**What is required:** Check each line of the material, and show the ones that include the word "sapidek".

**Excerpted records:**
::::::::
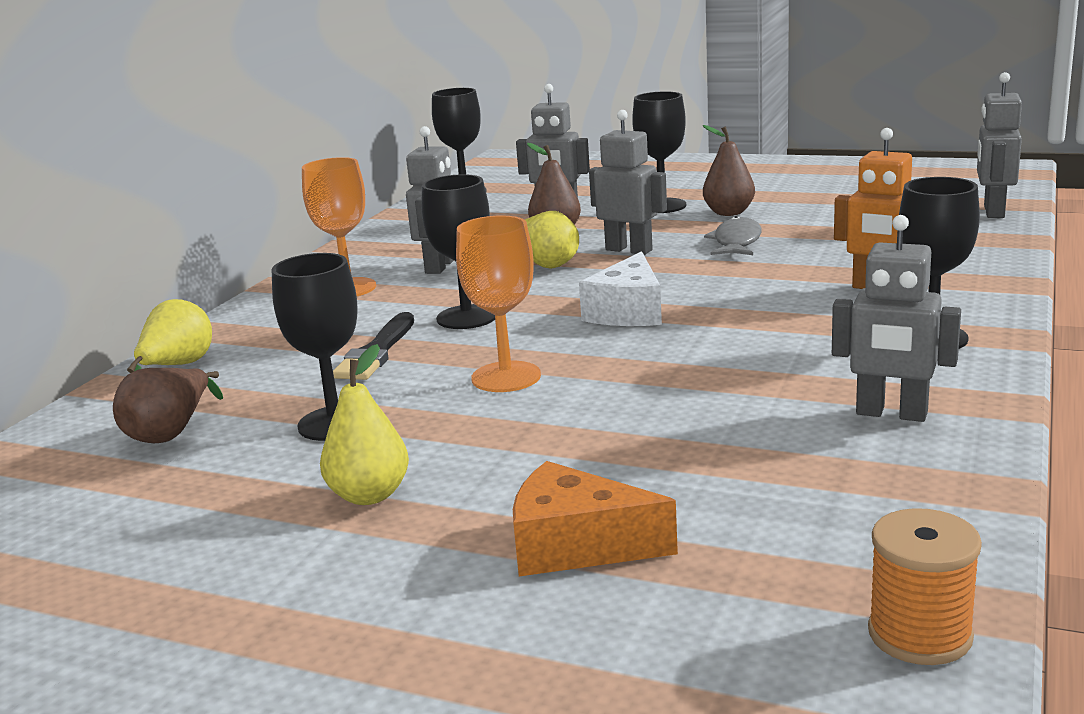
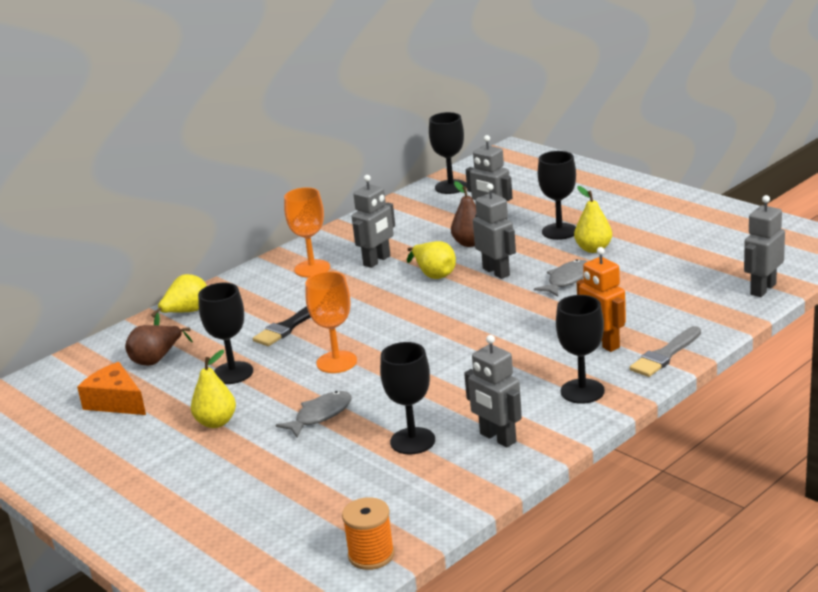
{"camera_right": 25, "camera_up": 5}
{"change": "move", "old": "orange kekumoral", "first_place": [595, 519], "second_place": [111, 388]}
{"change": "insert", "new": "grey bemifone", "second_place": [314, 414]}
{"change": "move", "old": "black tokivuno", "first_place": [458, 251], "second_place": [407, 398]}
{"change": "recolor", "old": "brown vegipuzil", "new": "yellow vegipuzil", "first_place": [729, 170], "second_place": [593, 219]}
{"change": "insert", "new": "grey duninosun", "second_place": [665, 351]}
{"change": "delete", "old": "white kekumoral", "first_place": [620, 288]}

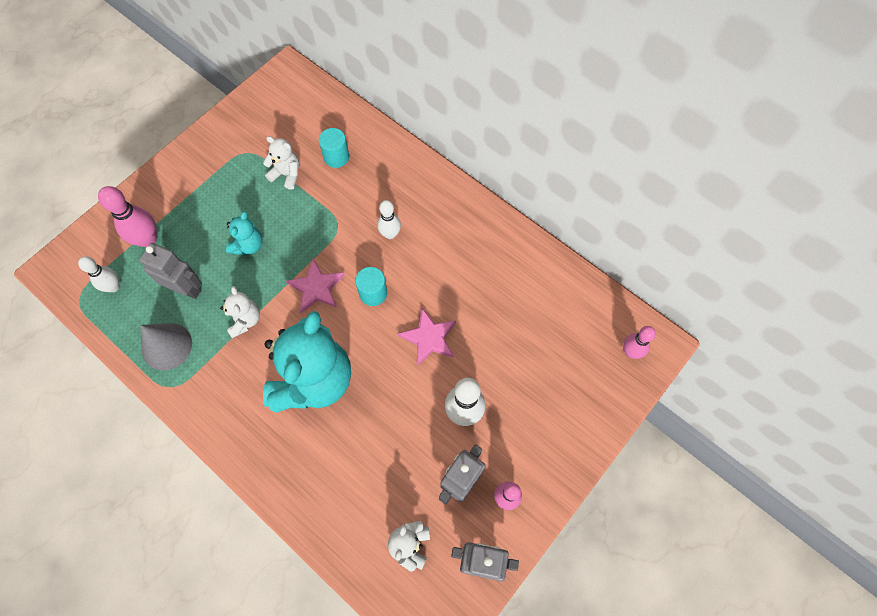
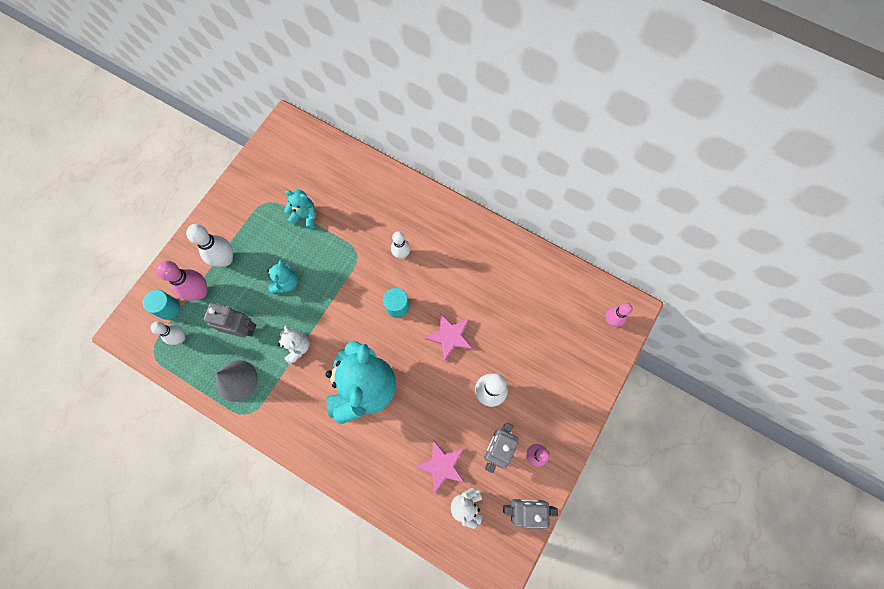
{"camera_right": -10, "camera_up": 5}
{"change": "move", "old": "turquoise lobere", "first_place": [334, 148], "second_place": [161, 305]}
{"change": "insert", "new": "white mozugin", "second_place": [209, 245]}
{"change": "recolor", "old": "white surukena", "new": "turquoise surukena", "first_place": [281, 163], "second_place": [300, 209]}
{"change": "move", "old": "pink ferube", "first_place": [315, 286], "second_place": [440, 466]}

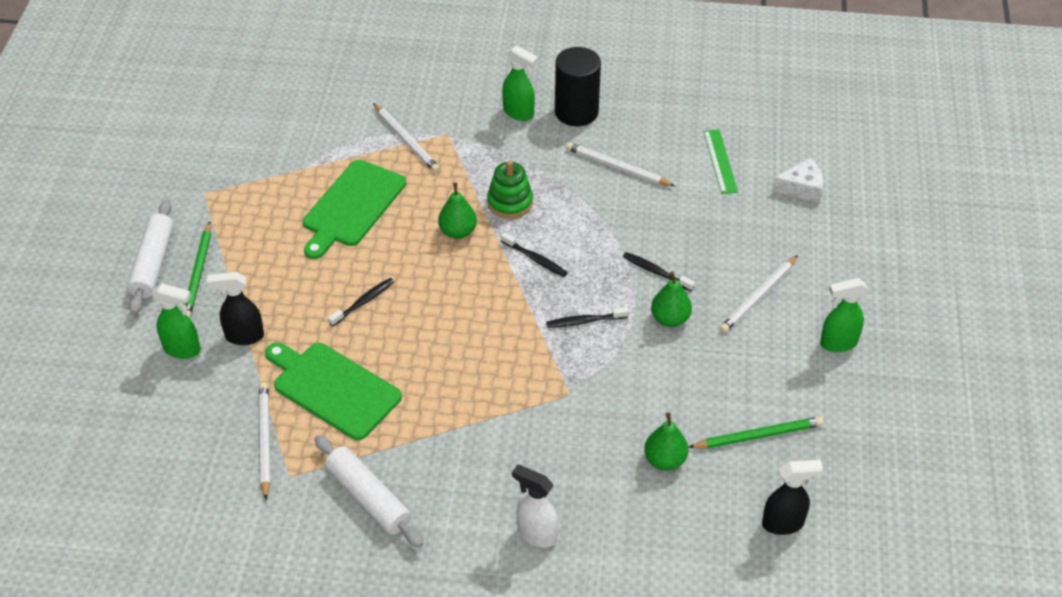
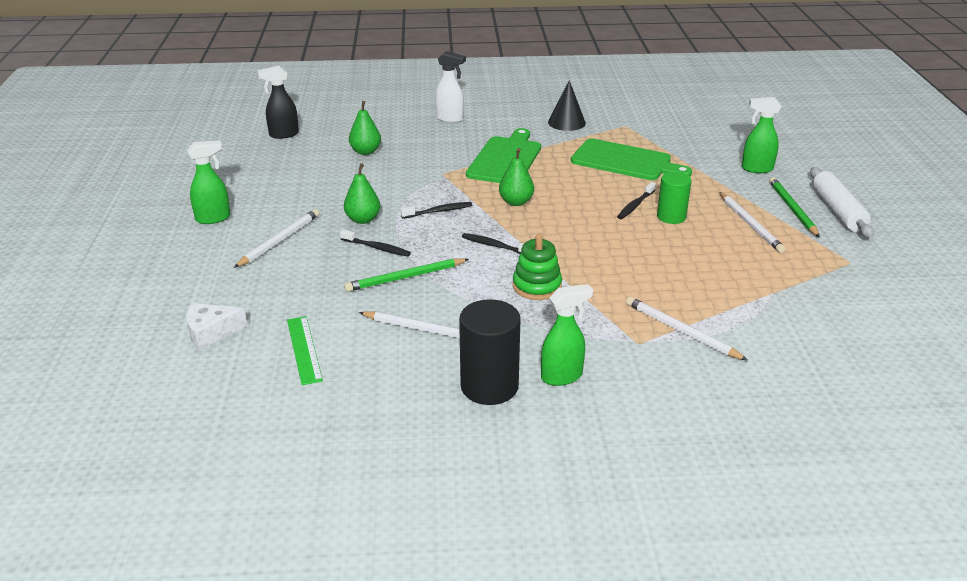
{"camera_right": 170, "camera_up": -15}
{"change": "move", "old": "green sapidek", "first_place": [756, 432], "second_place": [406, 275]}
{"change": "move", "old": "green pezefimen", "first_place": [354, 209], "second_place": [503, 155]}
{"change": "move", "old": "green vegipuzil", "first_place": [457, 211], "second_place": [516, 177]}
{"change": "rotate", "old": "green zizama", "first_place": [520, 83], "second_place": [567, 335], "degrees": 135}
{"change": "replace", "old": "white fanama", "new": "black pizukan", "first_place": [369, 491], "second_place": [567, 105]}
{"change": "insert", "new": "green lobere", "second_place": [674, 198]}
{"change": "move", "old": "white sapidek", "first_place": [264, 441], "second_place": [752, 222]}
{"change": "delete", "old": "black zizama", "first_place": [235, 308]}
::::::::
**Task output:**
{"change": "move", "old": "green sapidek", "first_place": [756, 432], "second_place": [406, 275]}
{"change": "move", "old": "white sapidek", "first_place": [264, 441], "second_place": [752, 222]}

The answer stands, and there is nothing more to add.